## TO DO
Starting at the first of the items and ending with the line that contains "red L-shape: moved 2 px up", rewrite those lines with "pink" changed to "green" and everything else left as it is.

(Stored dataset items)
=====

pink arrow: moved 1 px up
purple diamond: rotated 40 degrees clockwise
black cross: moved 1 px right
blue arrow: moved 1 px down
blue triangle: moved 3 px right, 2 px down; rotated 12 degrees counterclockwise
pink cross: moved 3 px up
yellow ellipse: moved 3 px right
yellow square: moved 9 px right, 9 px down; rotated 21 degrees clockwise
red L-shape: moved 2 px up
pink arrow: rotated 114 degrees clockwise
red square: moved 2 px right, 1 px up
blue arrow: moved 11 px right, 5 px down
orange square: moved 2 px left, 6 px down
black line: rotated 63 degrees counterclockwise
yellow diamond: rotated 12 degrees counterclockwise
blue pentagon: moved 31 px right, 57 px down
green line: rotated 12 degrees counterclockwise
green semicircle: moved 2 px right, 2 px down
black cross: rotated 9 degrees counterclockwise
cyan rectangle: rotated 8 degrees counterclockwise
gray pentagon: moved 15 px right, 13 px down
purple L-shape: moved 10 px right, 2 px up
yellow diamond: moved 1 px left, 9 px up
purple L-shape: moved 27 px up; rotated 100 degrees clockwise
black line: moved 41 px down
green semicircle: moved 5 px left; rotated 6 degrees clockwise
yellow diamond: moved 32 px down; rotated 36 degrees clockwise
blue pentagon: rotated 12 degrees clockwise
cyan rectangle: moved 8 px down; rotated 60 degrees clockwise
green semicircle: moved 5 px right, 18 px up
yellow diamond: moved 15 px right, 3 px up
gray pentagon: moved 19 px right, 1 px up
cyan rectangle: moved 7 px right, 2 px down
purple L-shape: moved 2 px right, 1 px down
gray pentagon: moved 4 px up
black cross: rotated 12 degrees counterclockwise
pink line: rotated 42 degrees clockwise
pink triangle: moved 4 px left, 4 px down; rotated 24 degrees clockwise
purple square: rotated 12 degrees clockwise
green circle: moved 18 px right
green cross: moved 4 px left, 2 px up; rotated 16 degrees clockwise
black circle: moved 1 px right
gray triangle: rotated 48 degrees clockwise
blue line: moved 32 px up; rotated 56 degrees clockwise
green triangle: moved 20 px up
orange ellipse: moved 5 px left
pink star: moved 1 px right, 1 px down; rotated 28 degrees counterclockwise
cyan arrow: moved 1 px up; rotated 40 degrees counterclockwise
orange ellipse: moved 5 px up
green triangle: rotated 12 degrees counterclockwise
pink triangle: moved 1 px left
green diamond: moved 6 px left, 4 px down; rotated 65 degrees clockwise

=====

## ANSWER IN FULL
green arrow: moved 1 px up
purple diamond: rotated 40 degrees clockwise
black cross: moved 1 px right
blue arrow: moved 1 px down
blue triangle: moved 3 px right, 2 px down; rotated 12 degrees counterclockwise
green cross: moved 3 px up
yellow ellipse: moved 3 px right
yellow square: moved 9 px right, 9 px down; rotated 21 degrees clockwise
red L-shape: moved 2 px up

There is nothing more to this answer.